Data excerpts =>
▬▬▬
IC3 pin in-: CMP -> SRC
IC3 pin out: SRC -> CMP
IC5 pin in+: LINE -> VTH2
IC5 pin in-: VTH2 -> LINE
▬▬▬
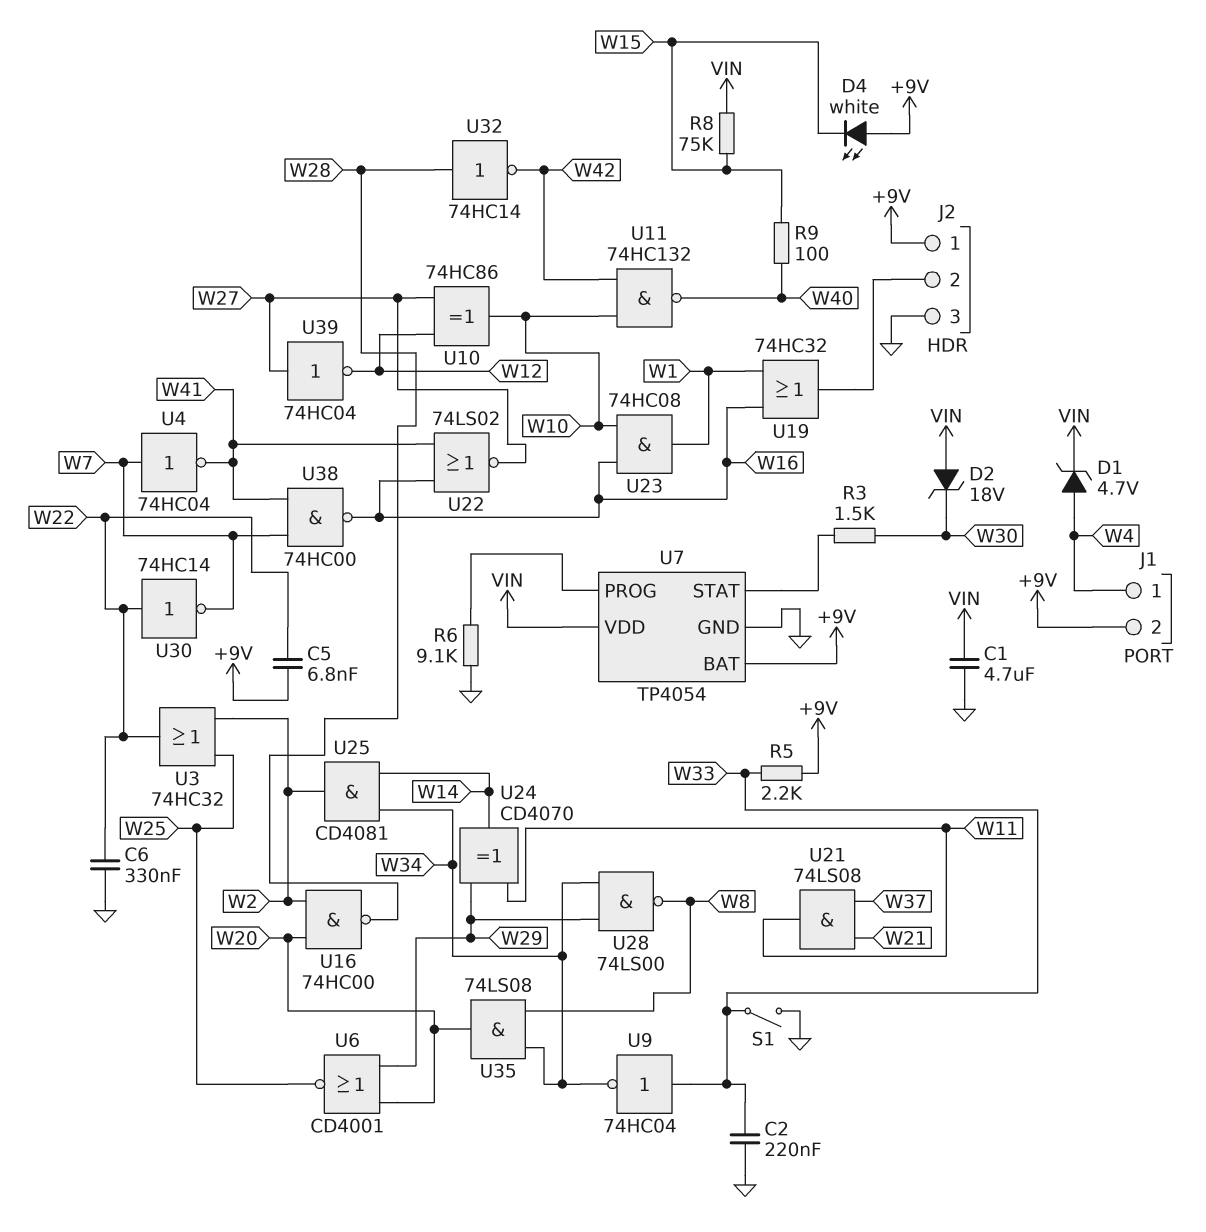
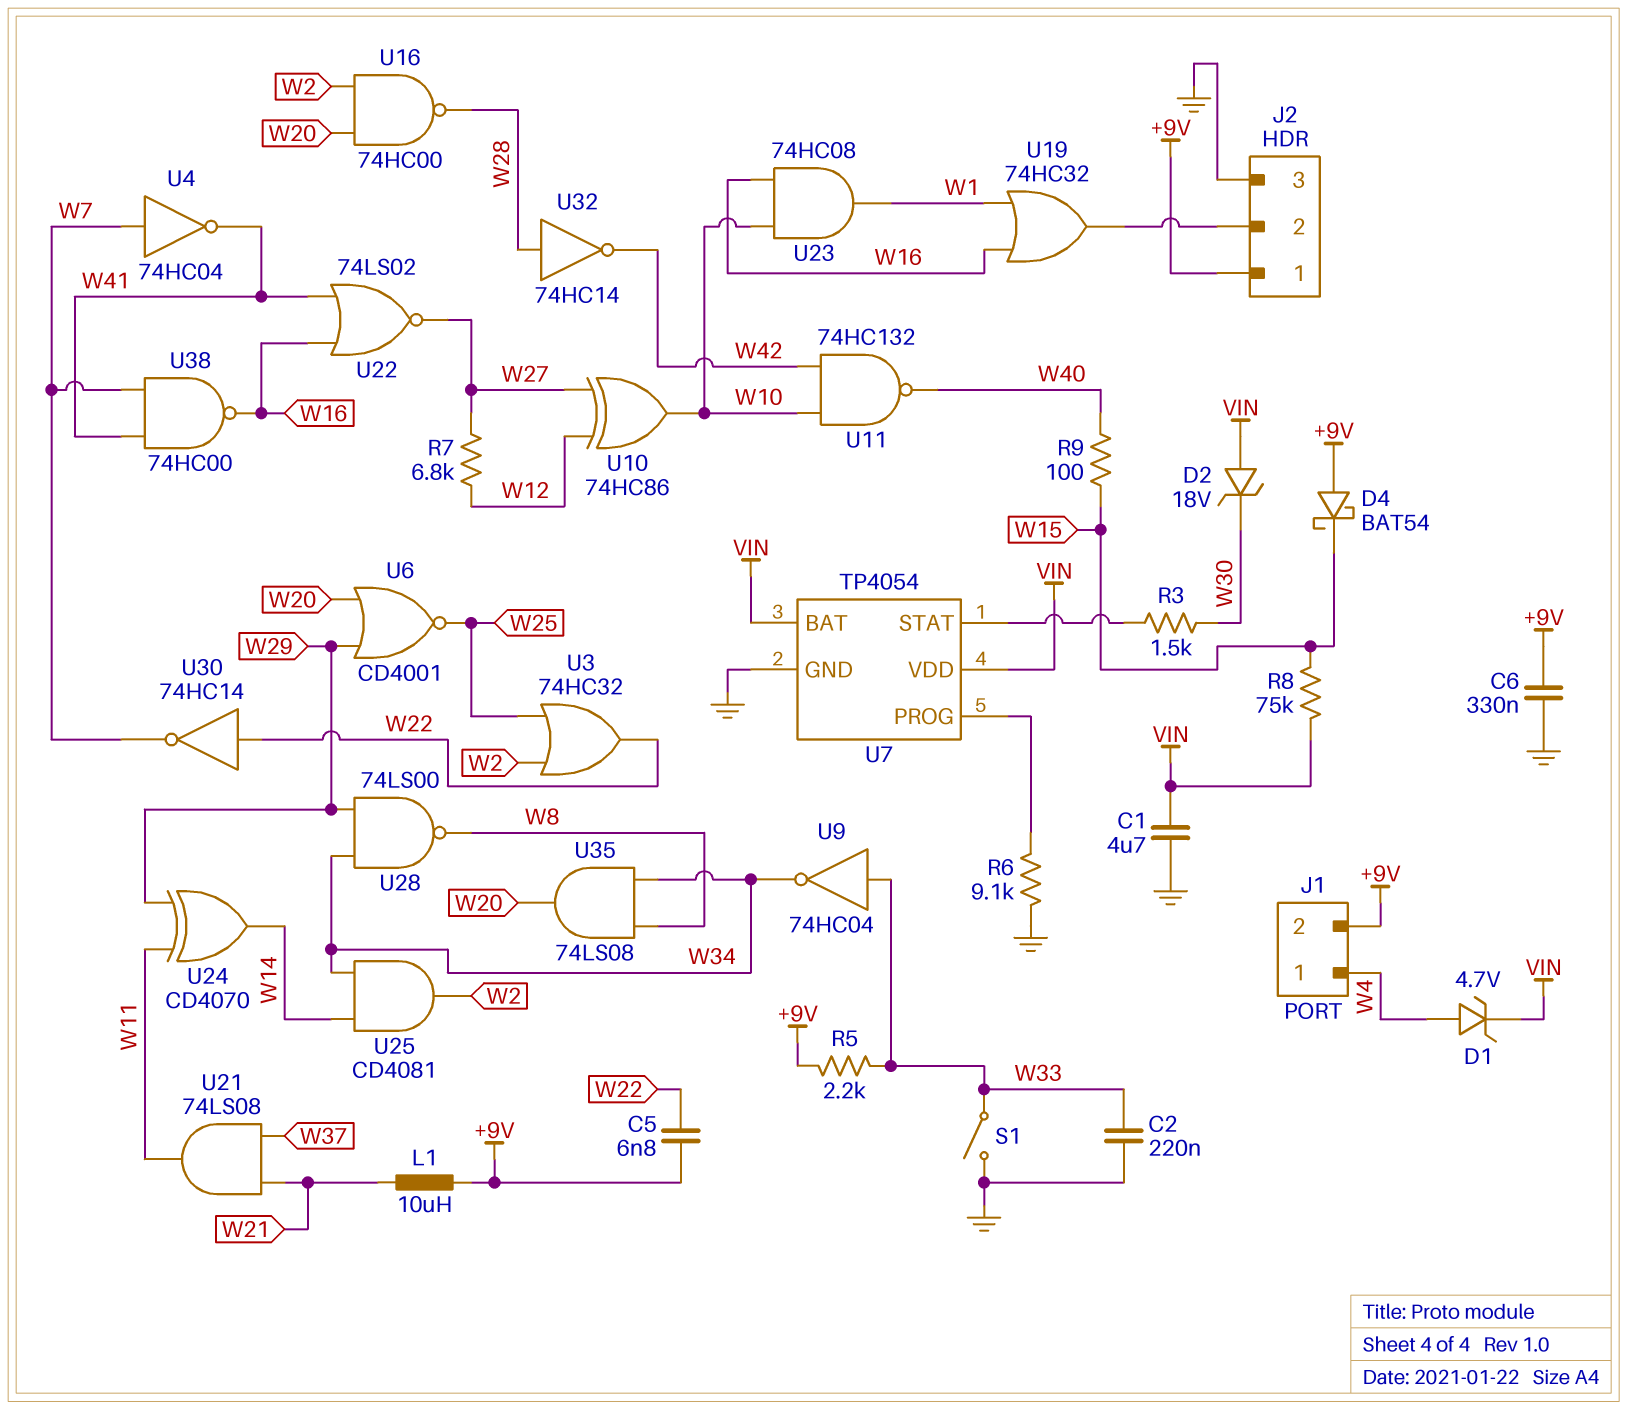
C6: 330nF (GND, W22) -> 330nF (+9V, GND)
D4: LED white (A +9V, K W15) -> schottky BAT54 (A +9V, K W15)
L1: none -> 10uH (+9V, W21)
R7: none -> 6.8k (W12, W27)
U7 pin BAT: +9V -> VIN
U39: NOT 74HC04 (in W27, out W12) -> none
▬▬▬
What the exercise asks =>
Copy each line above holding "none".

Exercise response =>
L1: none -> 10uH (+9V, W21)
R7: none -> 6.8k (W12, W27)
U39: NOT 74HC04 (in W27, out W12) -> none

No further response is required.